- **REQUIREMENT**:
Your task is to gather the lines below that hold the string "MISO".

- **EXTRACTED ENTRIES**:
↓↓↓

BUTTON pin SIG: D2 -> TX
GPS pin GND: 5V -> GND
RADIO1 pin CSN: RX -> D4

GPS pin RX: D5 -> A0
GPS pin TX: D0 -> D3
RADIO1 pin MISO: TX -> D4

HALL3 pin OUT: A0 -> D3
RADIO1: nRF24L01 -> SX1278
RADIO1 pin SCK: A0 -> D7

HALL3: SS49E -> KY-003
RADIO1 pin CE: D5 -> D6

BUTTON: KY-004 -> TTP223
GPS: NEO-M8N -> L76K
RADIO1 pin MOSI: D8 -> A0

↑↑↑
↓↓↓

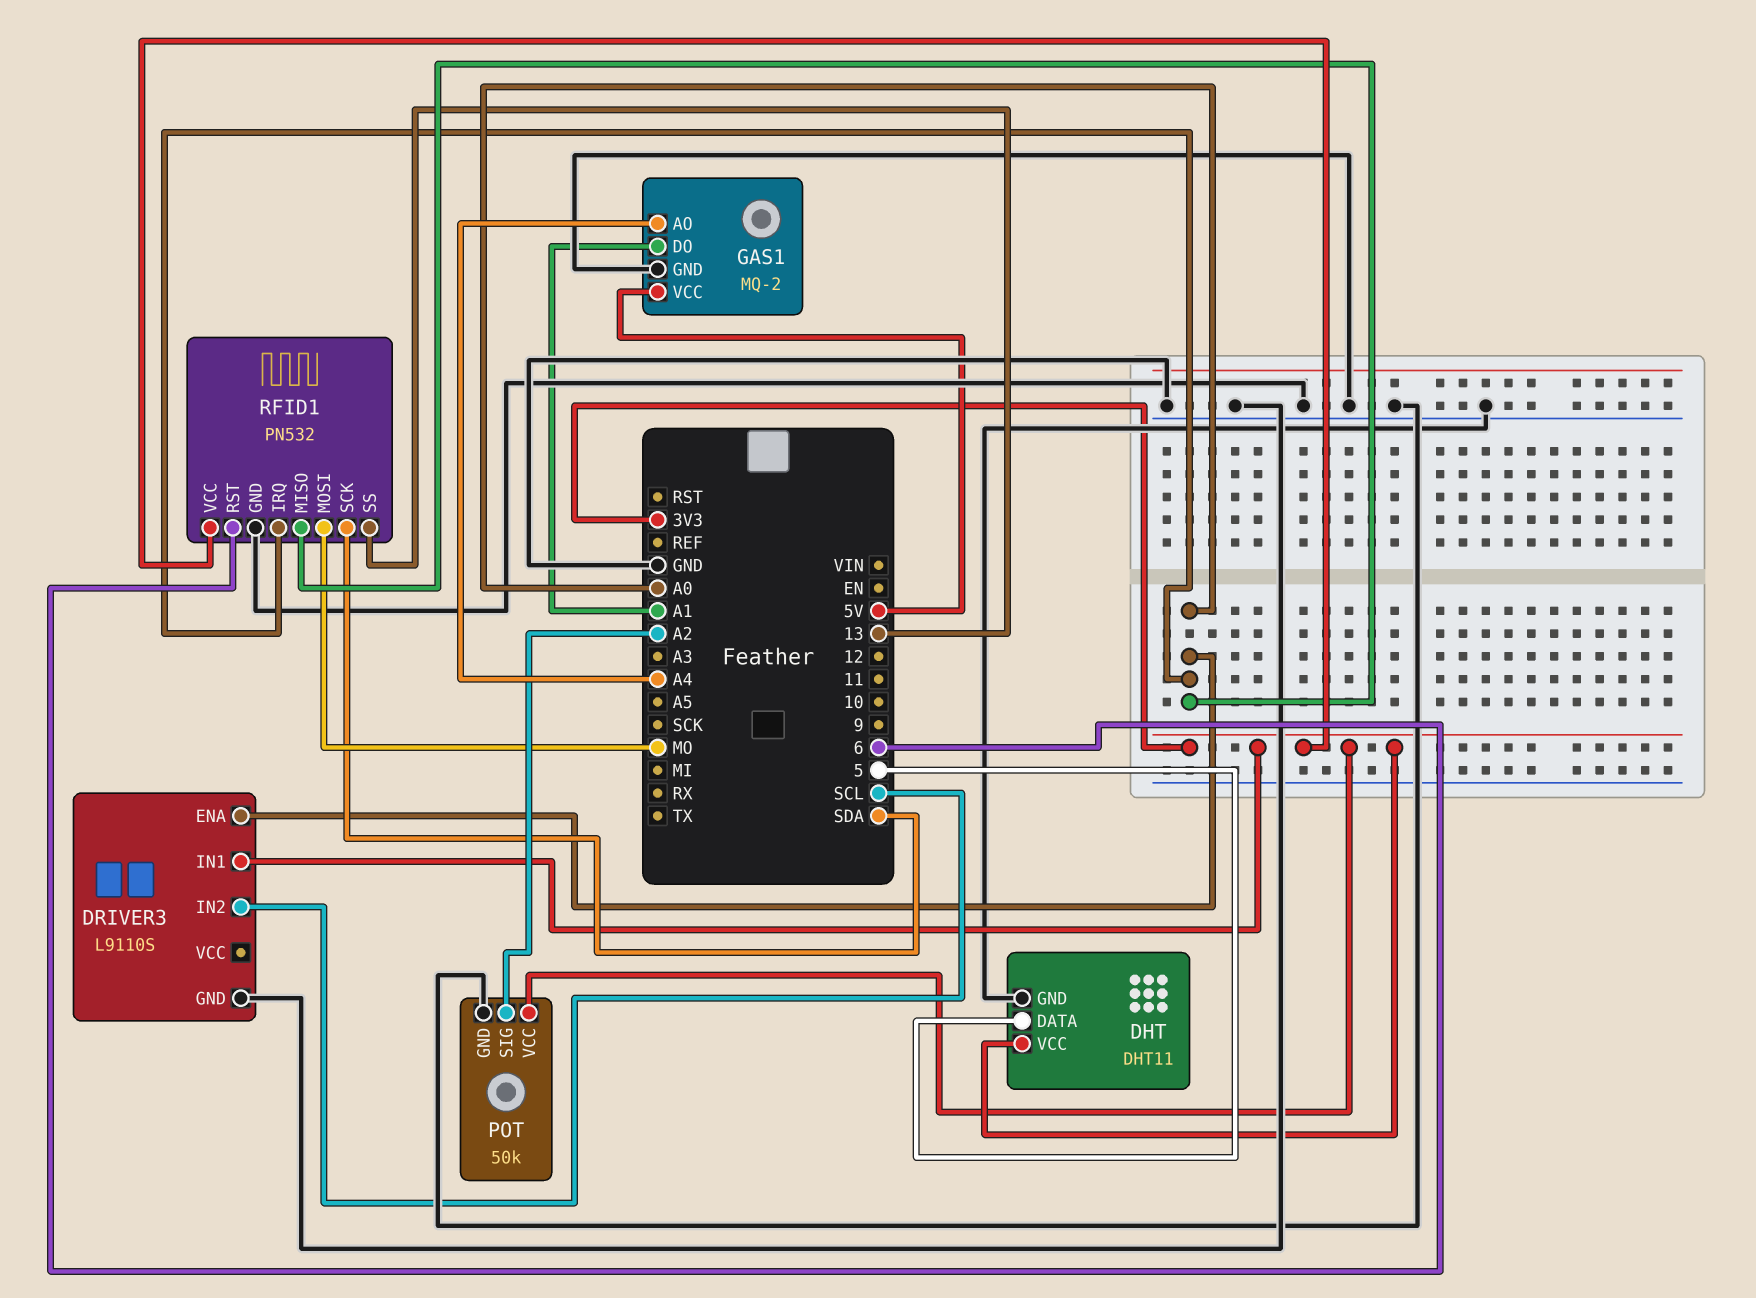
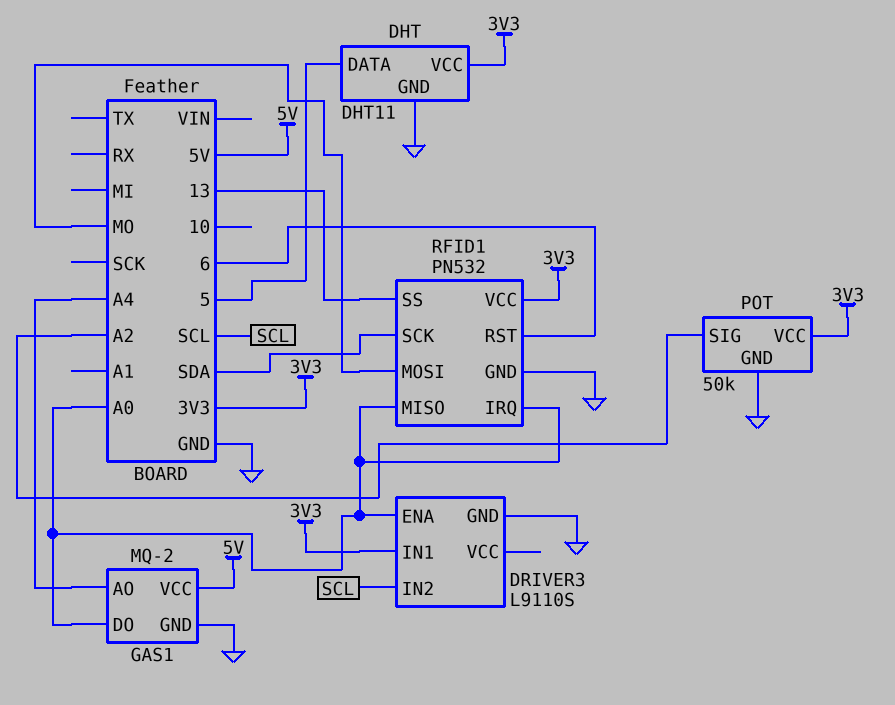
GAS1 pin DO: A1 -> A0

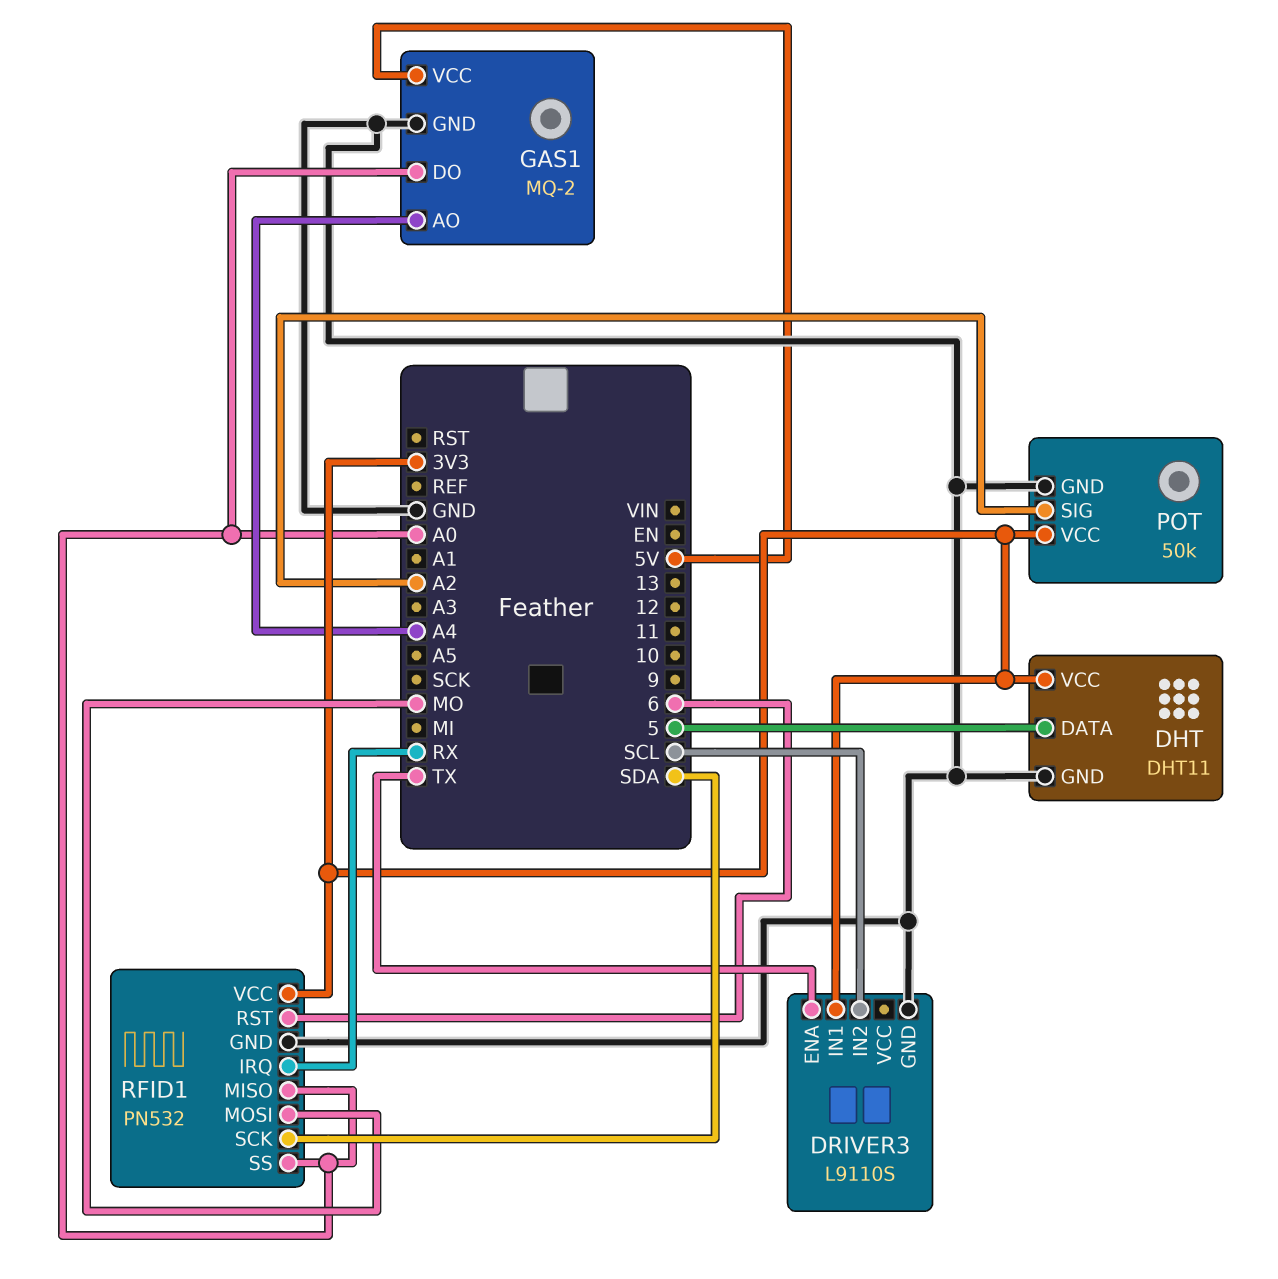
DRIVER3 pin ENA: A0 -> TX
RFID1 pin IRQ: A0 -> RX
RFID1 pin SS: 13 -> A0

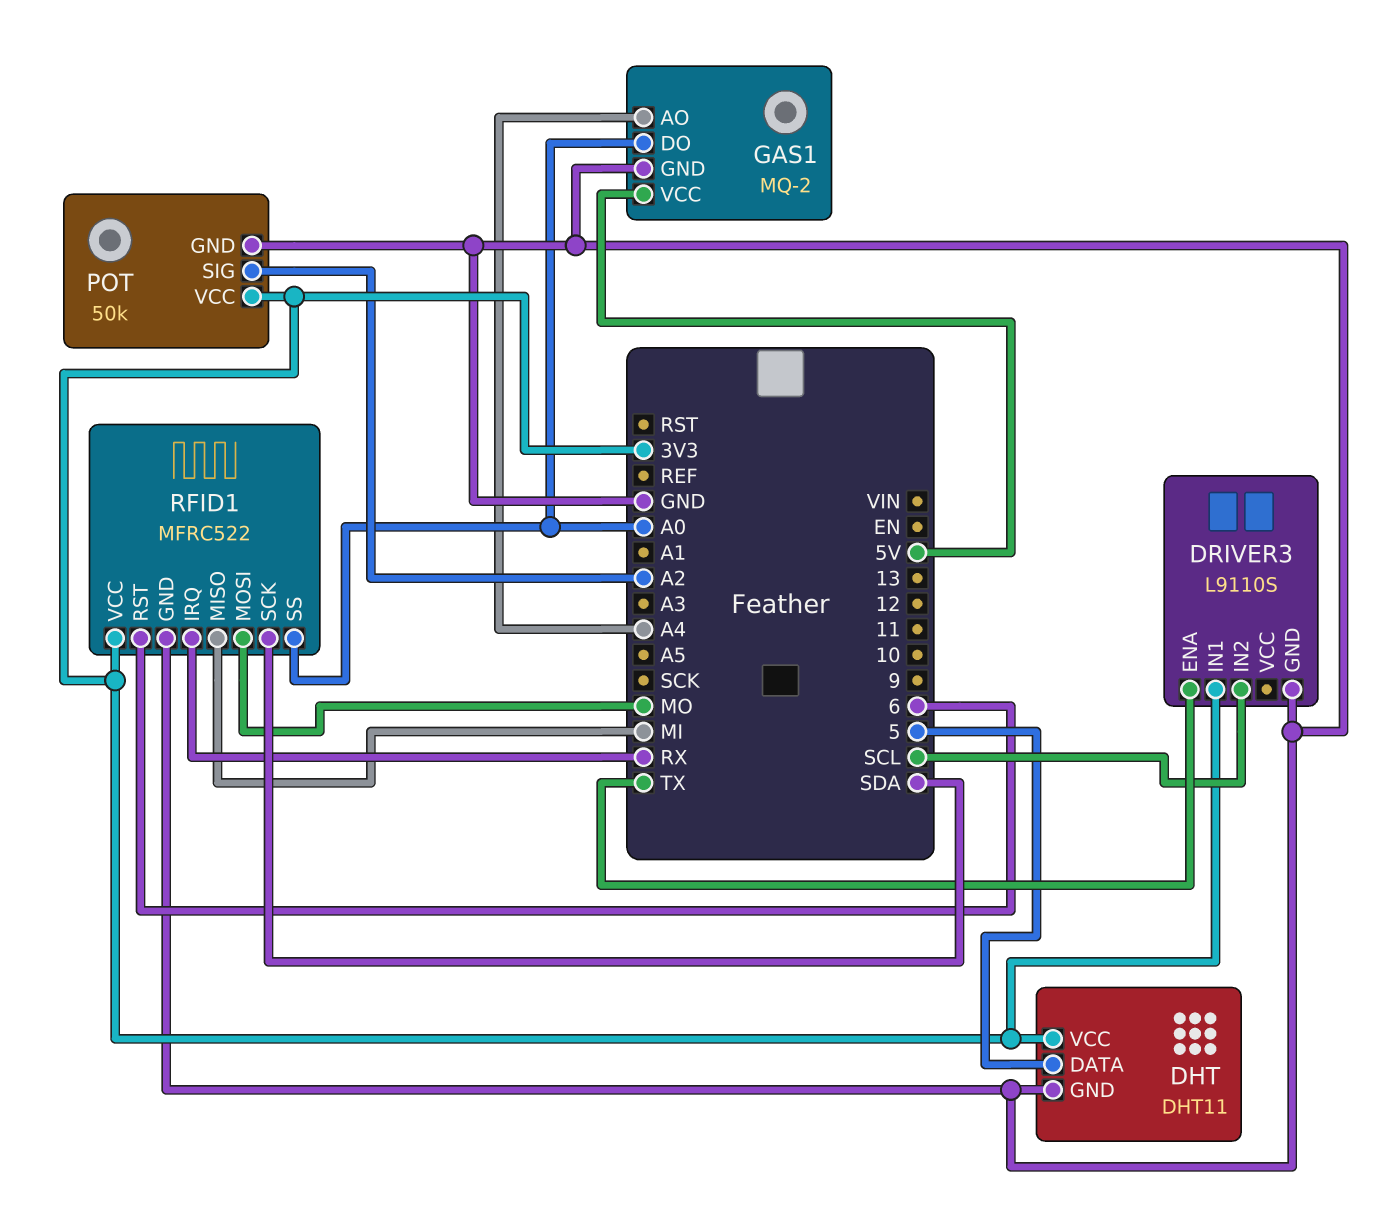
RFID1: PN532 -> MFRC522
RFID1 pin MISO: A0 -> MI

↑↑↑

- **OUTPUT OF THE EXERCISE**:
RADIO1 pin MISO: TX -> D4
RFID1 pin MISO: A0 -> MI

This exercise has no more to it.